• [Task brief]:
Nothing but the lines from the one with "BUTTON3 pin SIG: GP13 -> GP22" through the last line of the entries below should appear in the copy, please, and no pictures.

Change detection outputs
++++++++++
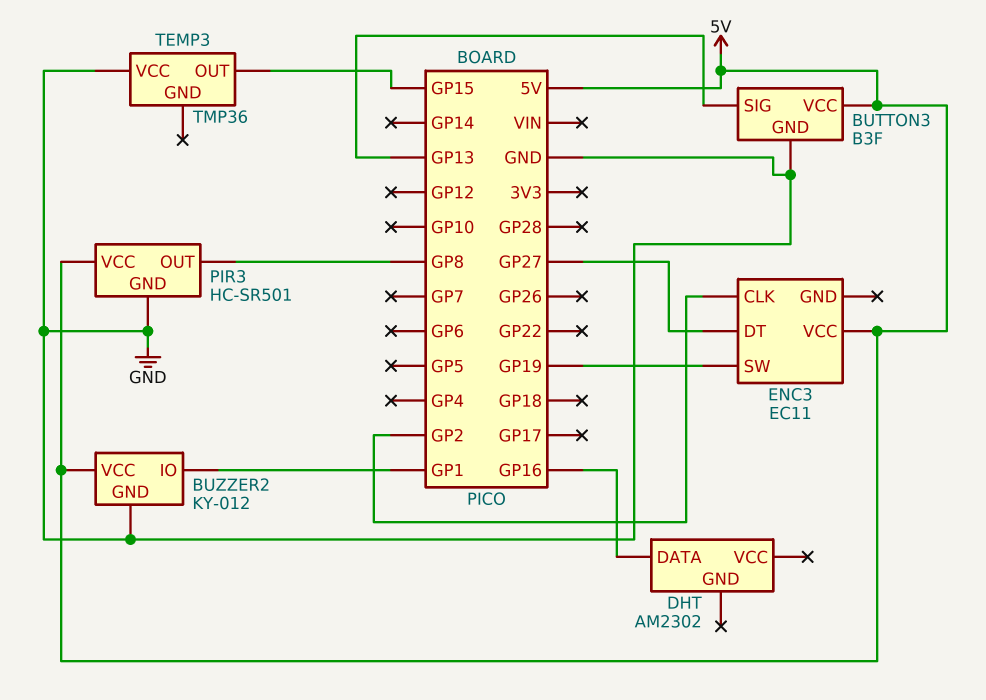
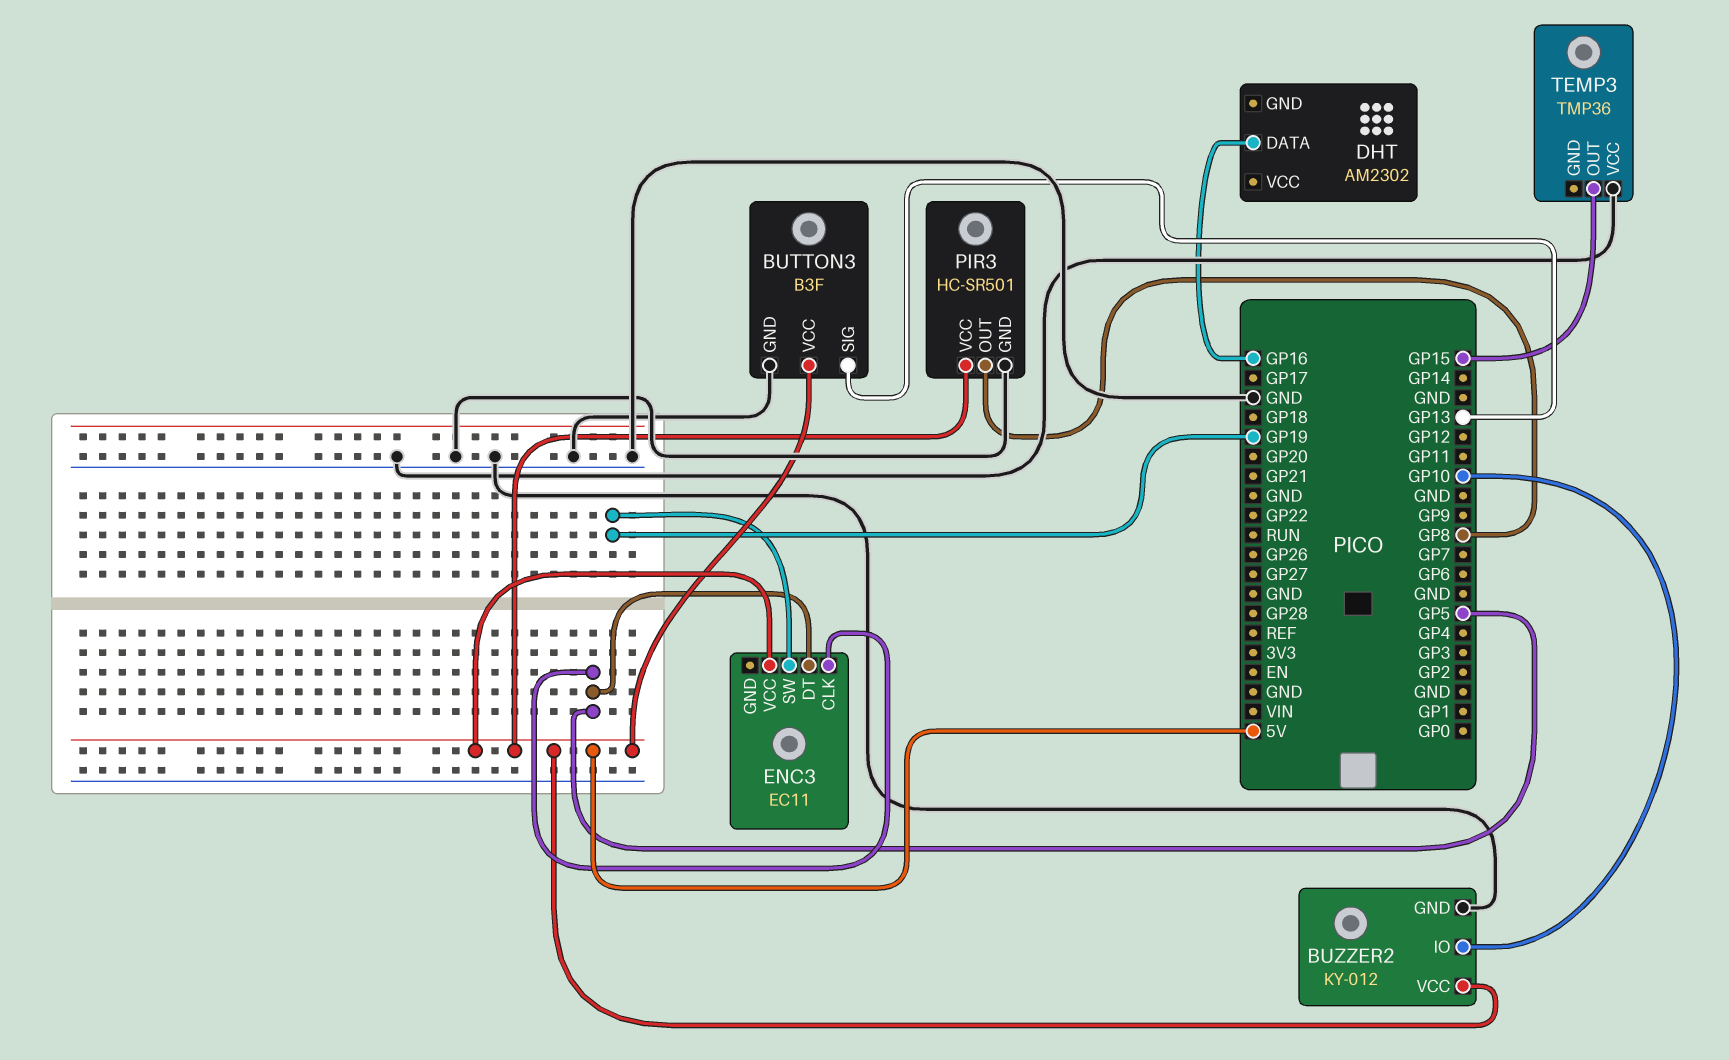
BUZZER2 pin IO: GP1 -> GP10
ENC3 pin CLK: GP2 -> GP5
ENC3 pin DT: GP27 -> GP5

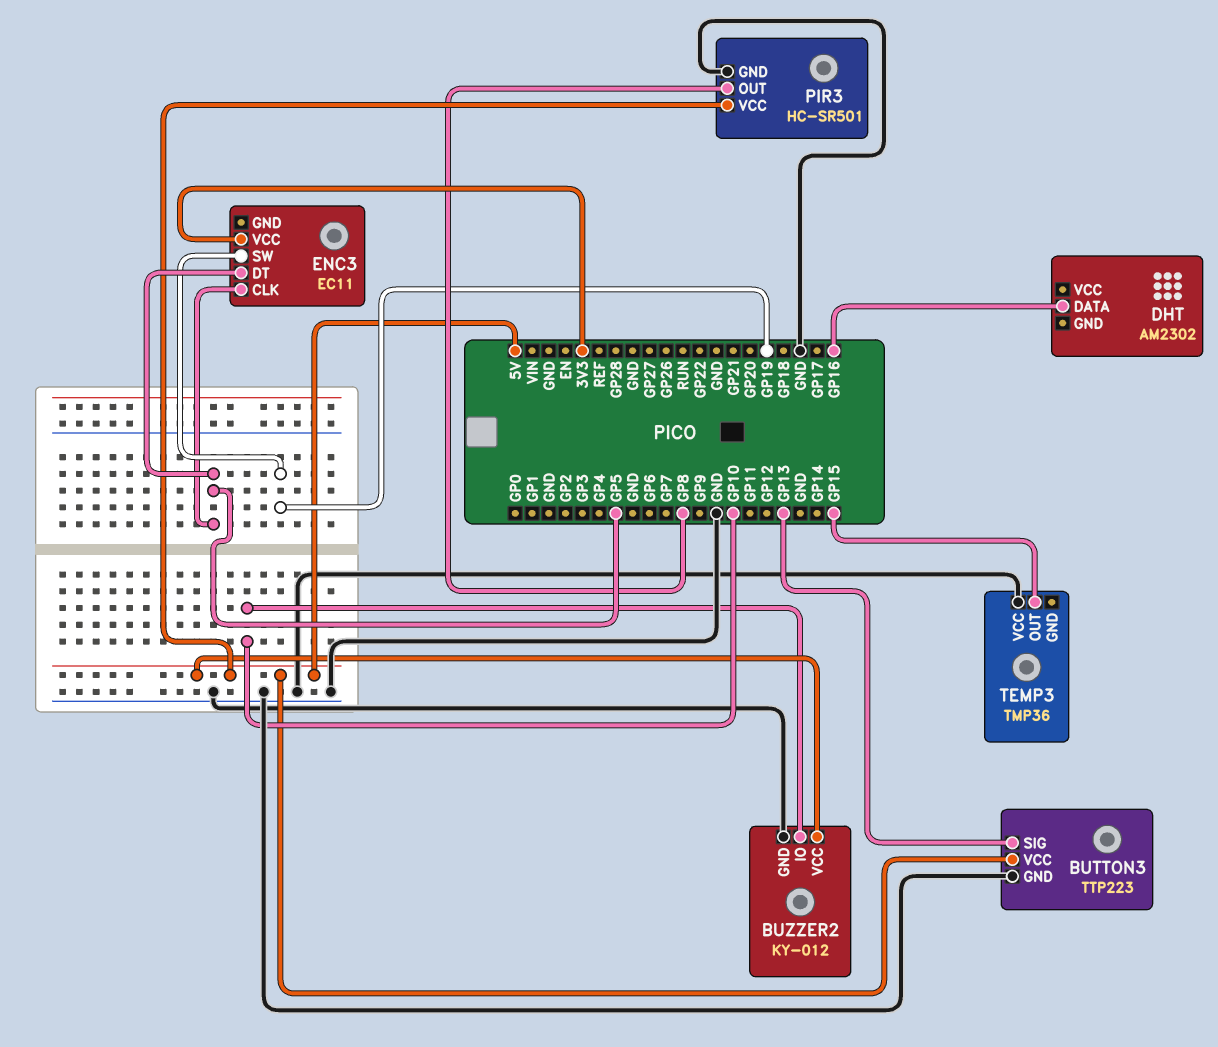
BUTTON3: B3F -> TTP223
ENC3 pin VCC: 5V -> 3V3

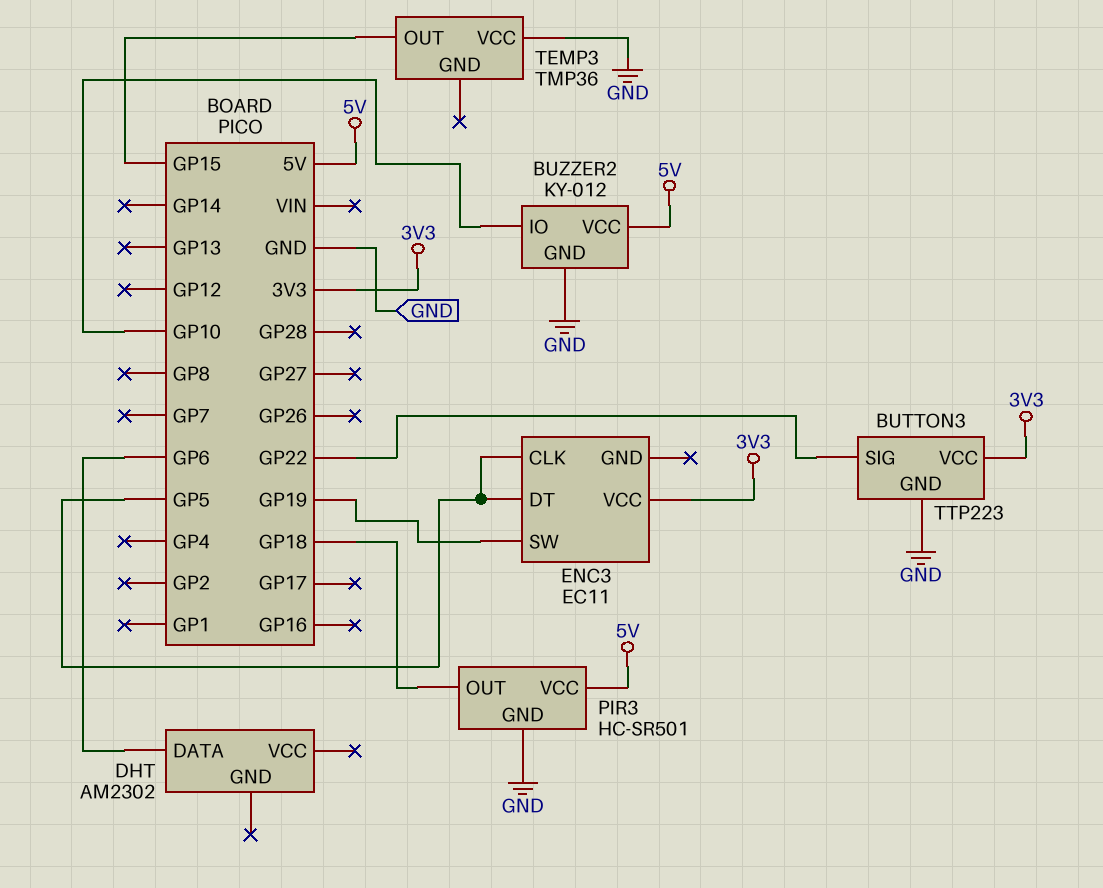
BUTTON3 pin SIG: GP13 -> GP22
BUTTON3 pin VCC: 5V -> 3V3
DHT pin DATA: GP16 -> GP6
PIR3 pin OUT: GP8 -> GP18

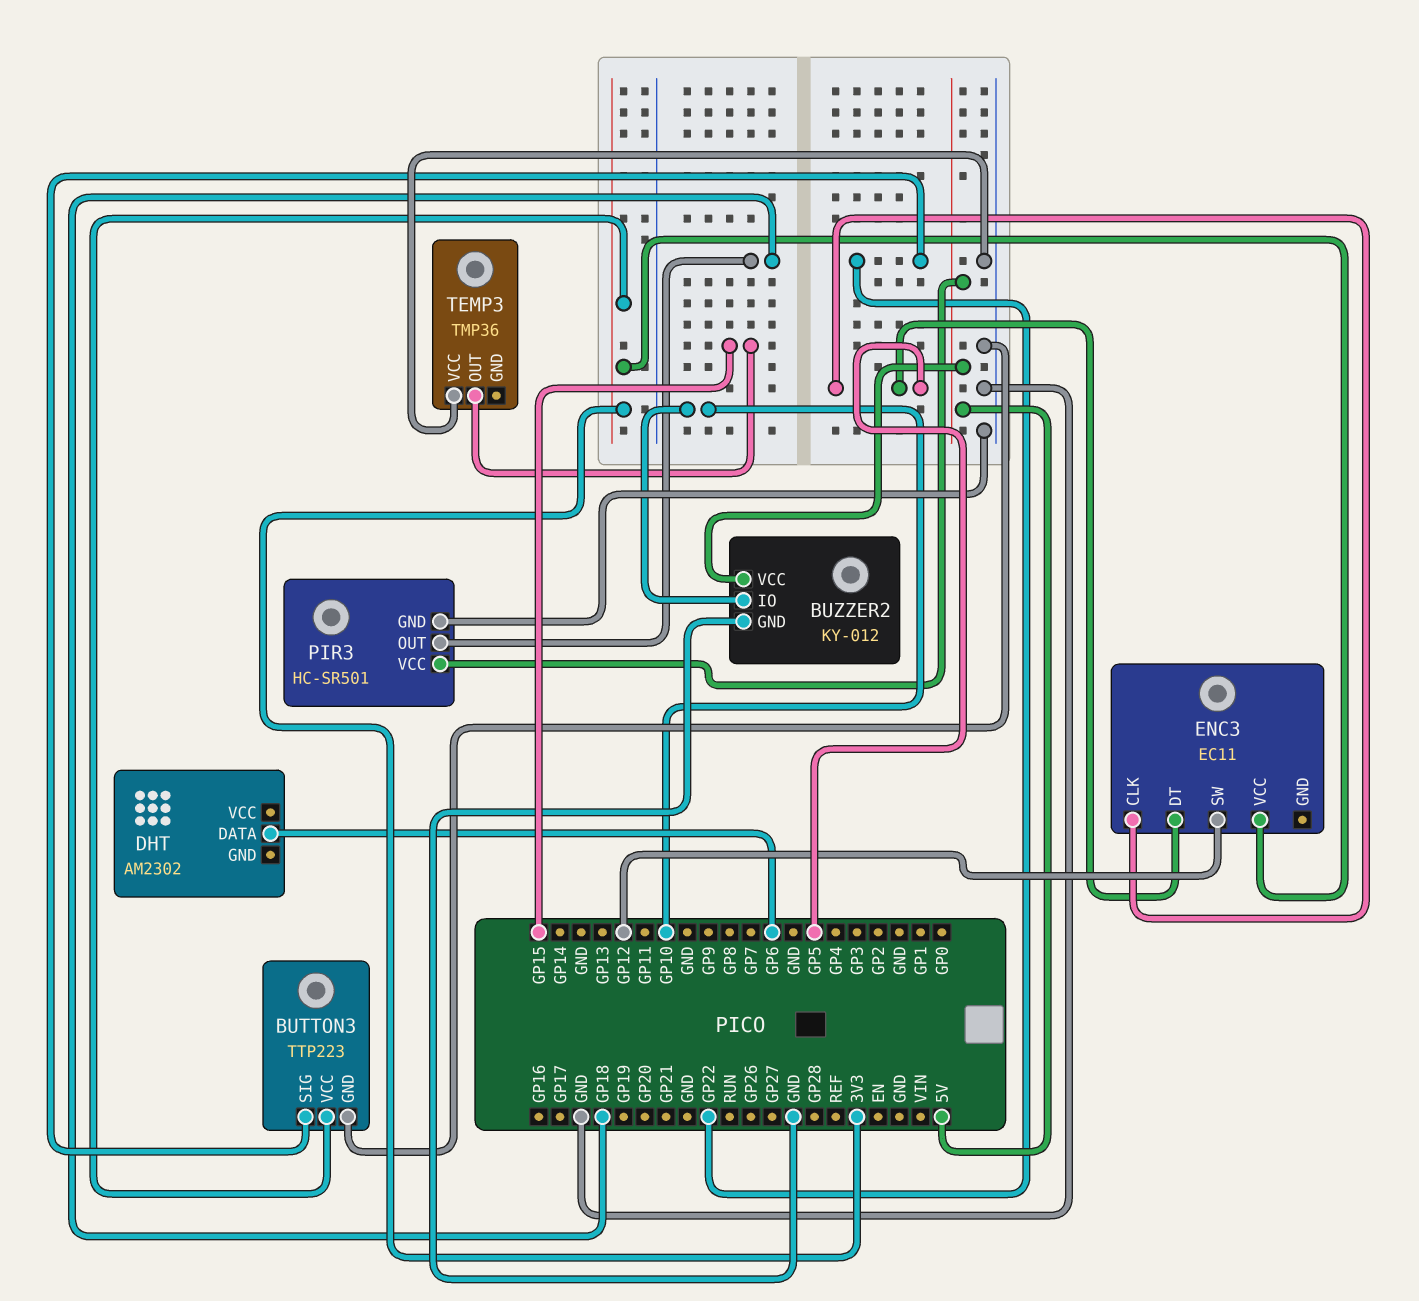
ENC3 pin SW: GP19 -> GP12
++++++++++
• [Written answer]:
BUTTON3 pin SIG: GP13 -> GP22
BUTTON3 pin VCC: 5V -> 3V3
DHT pin DATA: GP16 -> GP6
PIR3 pin OUT: GP8 -> GP18

ENC3 pin SW: GP19 -> GP12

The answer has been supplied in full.